_Exercise objective_
Please set the lines down again exactly, from the top of the entries through the line that contains "door: (97, 196) -> (212, 325), hinge flipped".
──────── Extracted records
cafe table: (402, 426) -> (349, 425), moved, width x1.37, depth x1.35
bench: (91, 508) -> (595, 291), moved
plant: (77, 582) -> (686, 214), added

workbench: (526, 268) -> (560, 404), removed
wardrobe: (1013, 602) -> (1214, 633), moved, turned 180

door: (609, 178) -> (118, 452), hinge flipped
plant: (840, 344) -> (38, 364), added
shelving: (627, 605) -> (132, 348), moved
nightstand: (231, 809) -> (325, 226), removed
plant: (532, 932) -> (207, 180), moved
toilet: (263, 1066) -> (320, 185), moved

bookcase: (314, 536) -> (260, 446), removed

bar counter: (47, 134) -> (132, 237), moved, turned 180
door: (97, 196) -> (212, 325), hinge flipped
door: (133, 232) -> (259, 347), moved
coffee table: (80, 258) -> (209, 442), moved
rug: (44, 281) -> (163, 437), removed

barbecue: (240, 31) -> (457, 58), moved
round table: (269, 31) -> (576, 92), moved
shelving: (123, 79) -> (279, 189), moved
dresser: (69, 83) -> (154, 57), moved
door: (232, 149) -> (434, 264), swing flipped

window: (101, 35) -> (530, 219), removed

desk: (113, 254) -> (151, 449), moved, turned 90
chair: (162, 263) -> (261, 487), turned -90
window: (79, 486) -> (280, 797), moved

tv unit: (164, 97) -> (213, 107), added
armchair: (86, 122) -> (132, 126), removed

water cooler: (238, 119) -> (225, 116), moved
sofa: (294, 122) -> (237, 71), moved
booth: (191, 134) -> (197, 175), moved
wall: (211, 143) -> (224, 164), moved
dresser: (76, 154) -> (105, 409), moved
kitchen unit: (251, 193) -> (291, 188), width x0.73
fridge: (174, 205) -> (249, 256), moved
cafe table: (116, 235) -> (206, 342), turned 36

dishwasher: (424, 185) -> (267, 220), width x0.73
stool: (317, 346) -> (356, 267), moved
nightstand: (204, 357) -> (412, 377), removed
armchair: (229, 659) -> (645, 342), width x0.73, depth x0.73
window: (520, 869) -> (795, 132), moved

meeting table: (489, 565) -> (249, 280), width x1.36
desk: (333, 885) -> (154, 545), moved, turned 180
────────────────
_Exercise response_
cafe table: (402, 426) -> (349, 425), moved, width x1.37, depth x1.35
bench: (91, 508) -> (595, 291), moved
plant: (77, 582) -> (686, 214), added

workbench: (526, 268) -> (560, 404), removed
wardrobe: (1013, 602) -> (1214, 633), moved, turned 180

door: (609, 178) -> (118, 452), hinge flipped
plant: (840, 344) -> (38, 364), added
shelving: (627, 605) -> (132, 348), moved
nightstand: (231, 809) -> (325, 226), removed
plant: (532, 932) -> (207, 180), moved
toilet: (263, 1066) -> (320, 185), moved

bookcase: (314, 536) -> (260, 446), removed

bar counter: (47, 134) -> (132, 237), moved, turned 180
door: (97, 196) -> (212, 325), hinge flipped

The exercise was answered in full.